EXERCISE DESCRIPTION:
Every line below that mentions the word "pawn" should be copied out.

DATASET RECORDS:
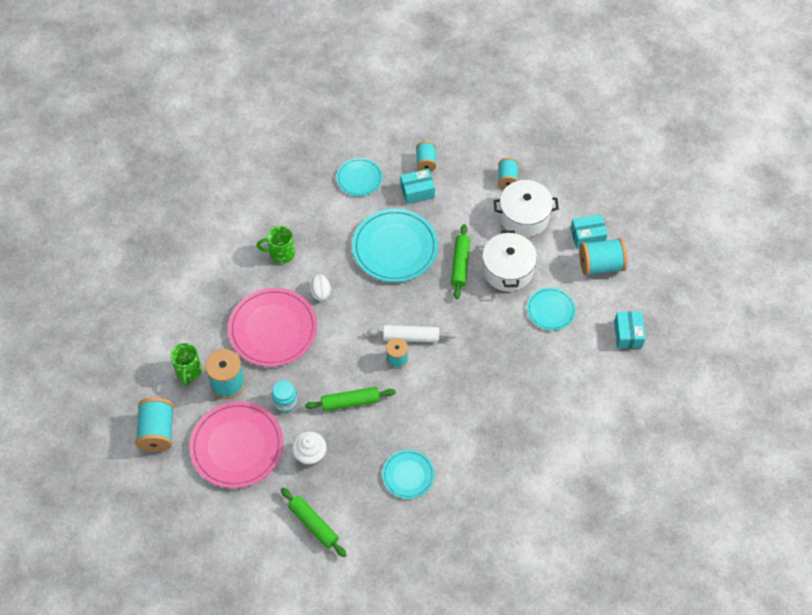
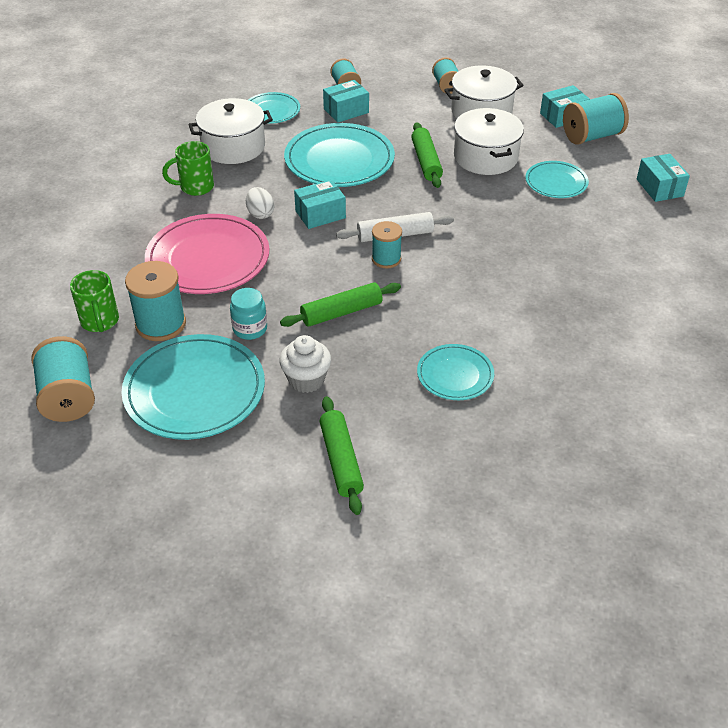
camera: 15 degrees left, 15 degrees down
(237, 446) = (194, 391): pink plate -> turquoise plate
(313, 524) = (340, 460): green rolling pin -> green rolling pin turned 45 degrees clockwise
(319, 214) = (233, 147): none -> white pot
(363, 303) = (320, 214): none -> turquoise box

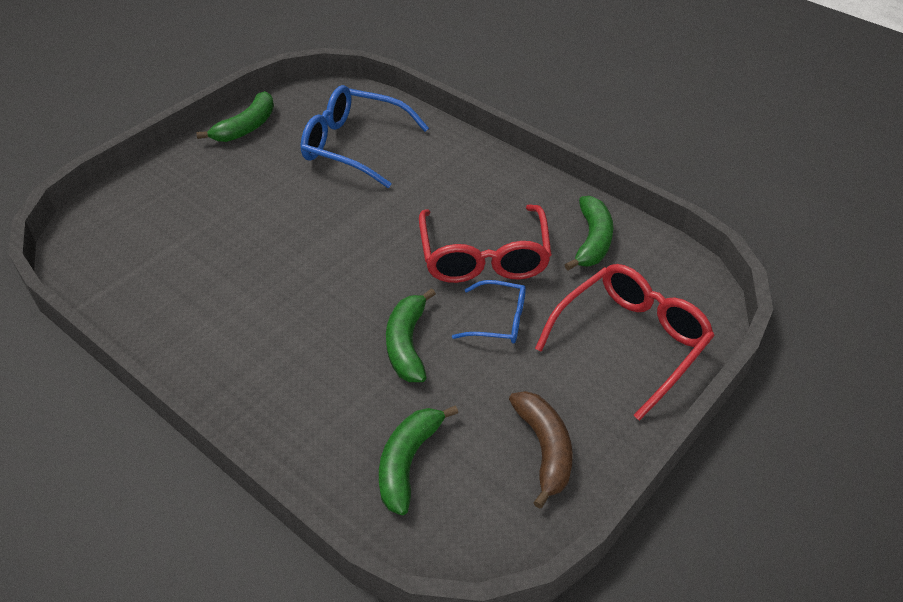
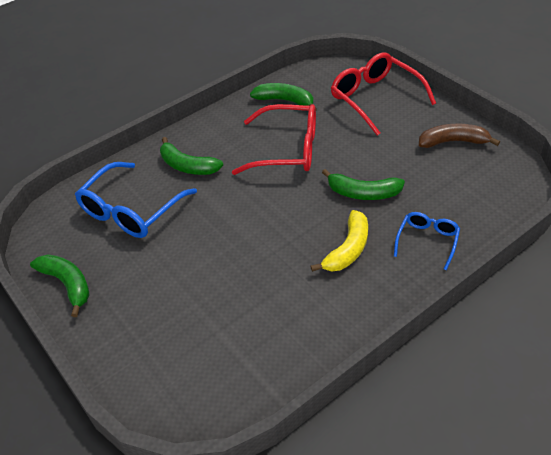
camera: 75 degrees left, 0 degrees up
(300, 338) = (348, 249): none -> yellow banana
(408, 462) = (461, 199): green banana -> green banana (187, 166)
(498, 320) = (348, 149): blue glasses -> blue glasses (427, 241)

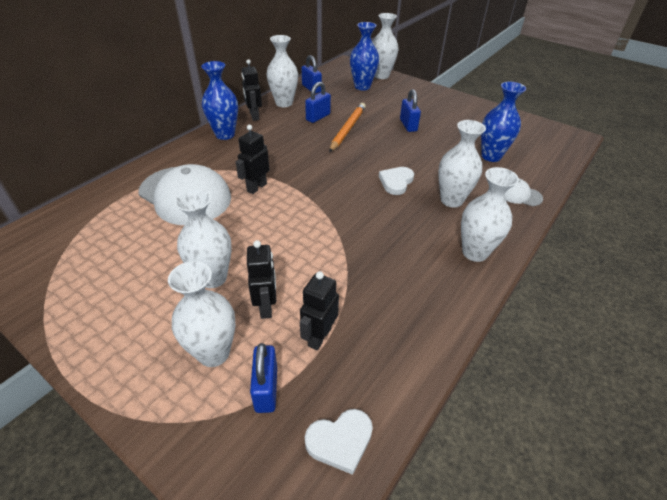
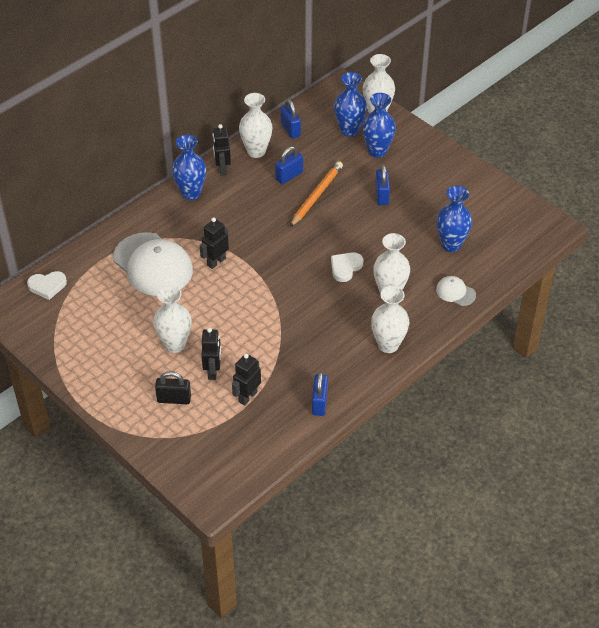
camera: 10 degrees right, 5 degrees up
(214, 353) = (174, 399): white vase -> black padlock
(266, 389) = (207, 425): blue padlock -> blue padlock (319, 403)
(340, 441) = (248, 459): white heart -> white heart (47, 286)
(391, 97) = (377, 151): none -> blue vase

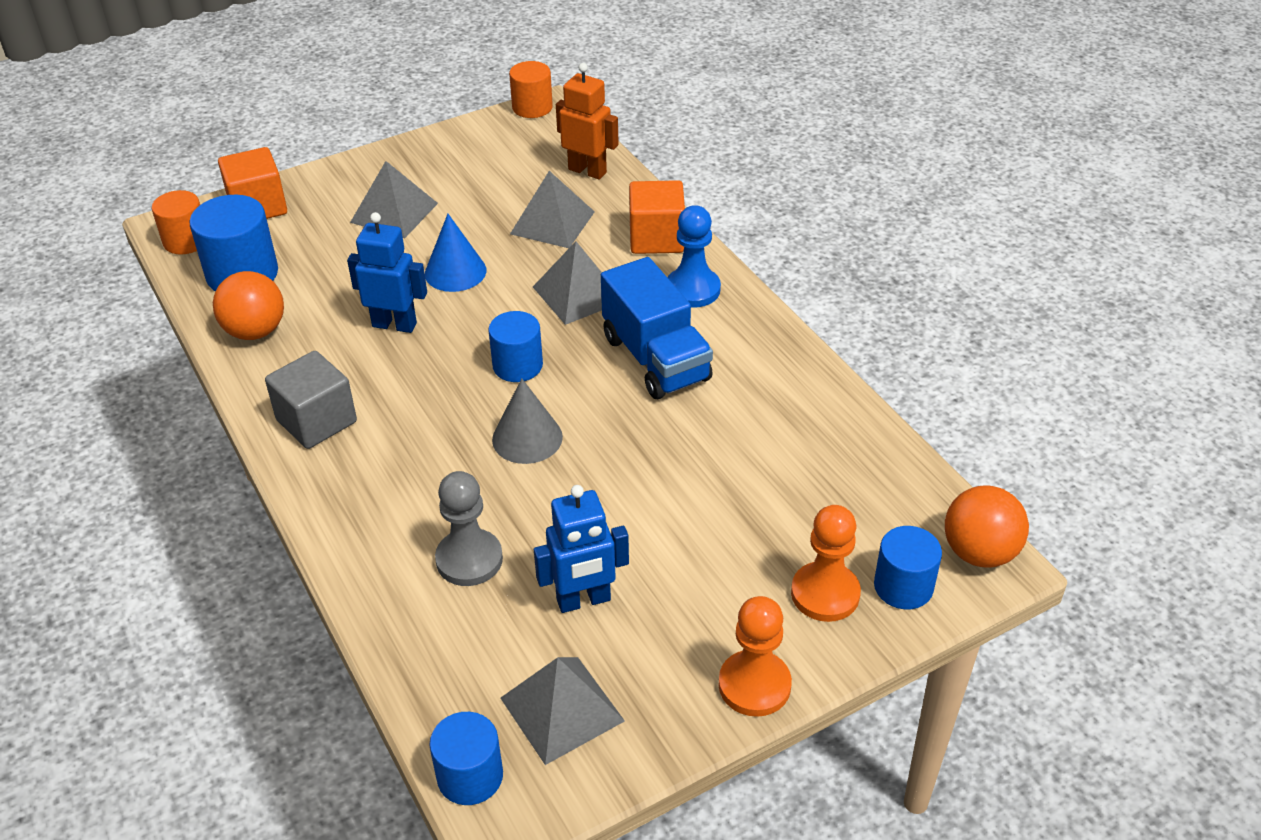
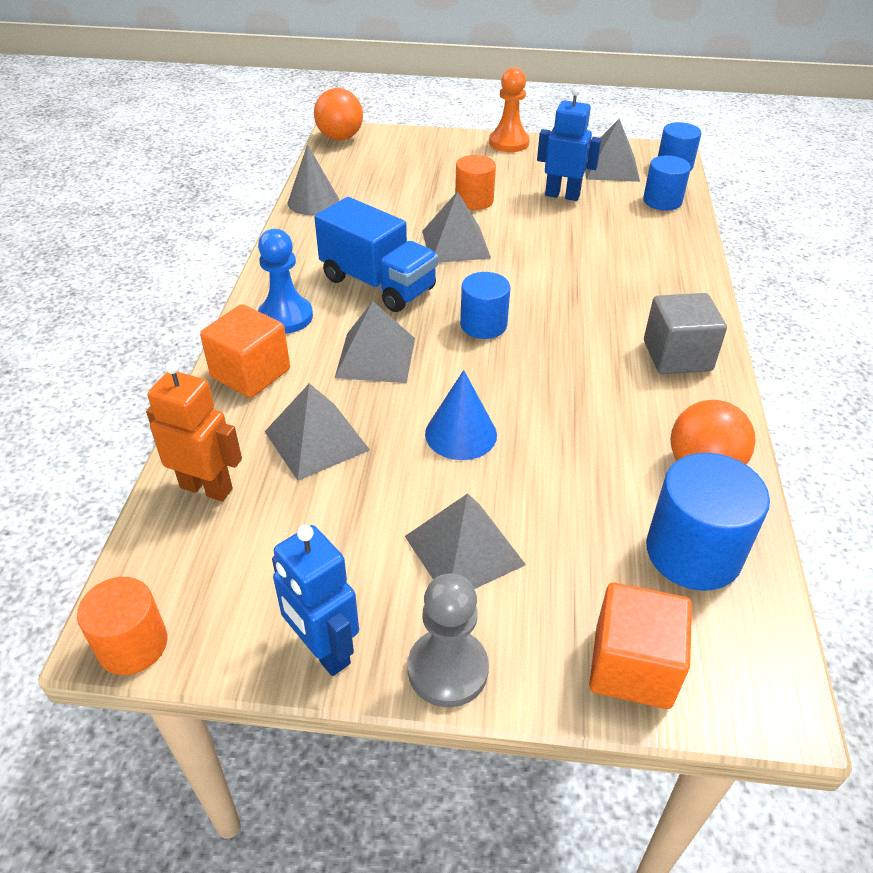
camera: 145 degrees left, 0 degrees up
(186, 241) = (755, 654): orange cylinder -> orange cylinder (474, 200)
(394, 324) = (559, 407): blue robot -> blue robot (323, 650)
(469, 559) = (615, 234): grey pawn -> grey pawn (447, 669)
(527, 438) = (522, 277): grey cone -> grey cone (313, 201)
(587, 171) = (207, 488): orange robot -> orange robot turned 135 degrees clockwise
(634, 446) = (455, 244): none -> grey pyramid
(656, 359) = (378, 284): blue truck -> blue truck turned 120 degrees clockwise
(825, 594) = (434, 153): orange pawn -> none
(903, 586) = (394, 142): blue cylinder -> blue cylinder (662, 201)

EXERCISE OUTPUT:
(469, 559) = (615, 234): grey pawn -> grey pawn (447, 669)
(825, 594) = (434, 153): orange pawn -> none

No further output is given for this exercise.